(Work request): Omit the pictures and reproduce the rest of the listing exactly.

>>>

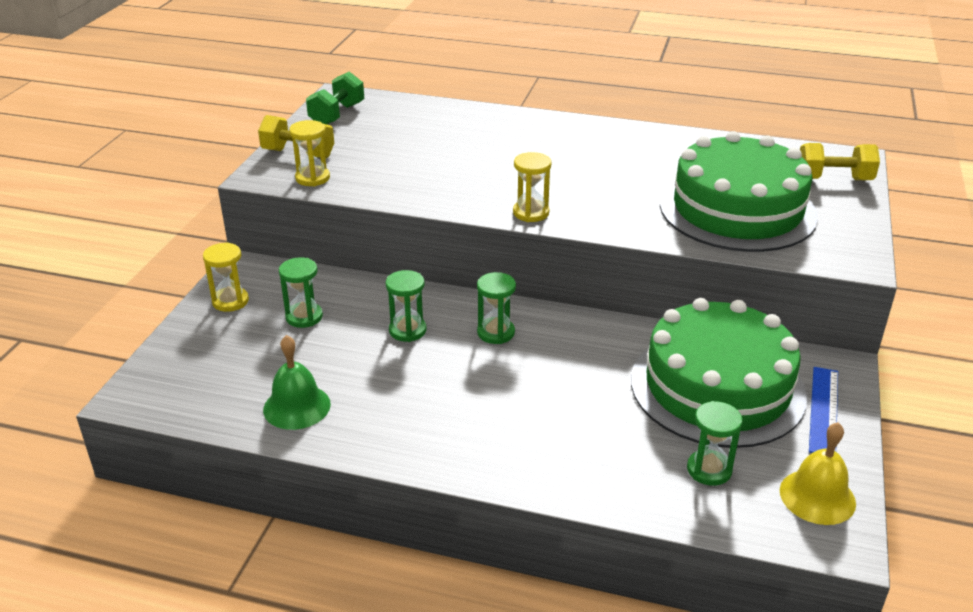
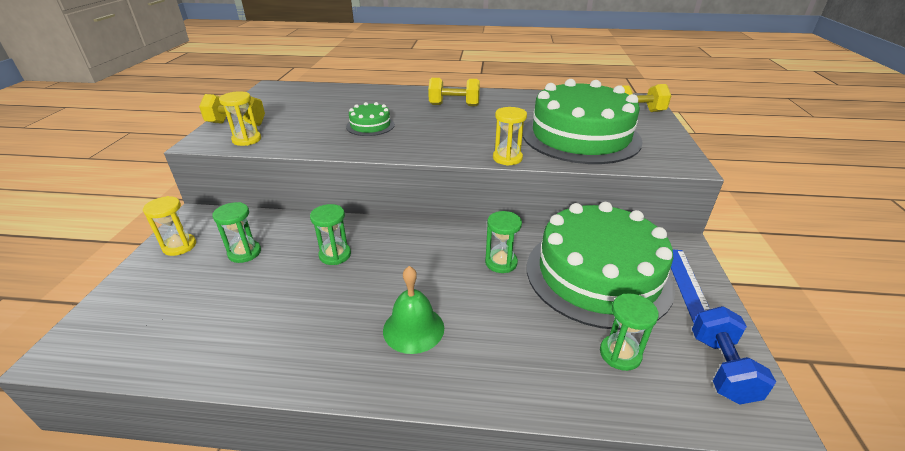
camera: 10 degrees left, 0 degrees up
(297, 406) = (232, 340): green bell -> green bell (413, 329)
(337, 115) = (270, 98): green dumbbell -> none
(465, 170) = (370, 125): none -> green cake
(496, 333) = (409, 249): green hourglass -> green hourglass (501, 262)
(531, 213) = (426, 150): yellow hourglass -> yellow hourglass (507, 158)
(581, 147) = (454, 105): none -> yellow dumbbell
(817, 496) = (721, 368): yellow bell -> blue dumbbell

<<<

(Response to this task):
camera: 10 degrees left, 0 degrees up
(297, 406) = (232, 340): green bell -> green bell (413, 329)
(337, 115) = (270, 98): green dumbbell -> none
(465, 170) = (370, 125): none -> green cake
(496, 333) = (409, 249): green hourglass -> green hourglass (501, 262)
(531, 213) = (426, 150): yellow hourglass -> yellow hourglass (507, 158)
(581, 147) = (454, 105): none -> yellow dumbbell
(817, 496) = (721, 368): yellow bell -> blue dumbbell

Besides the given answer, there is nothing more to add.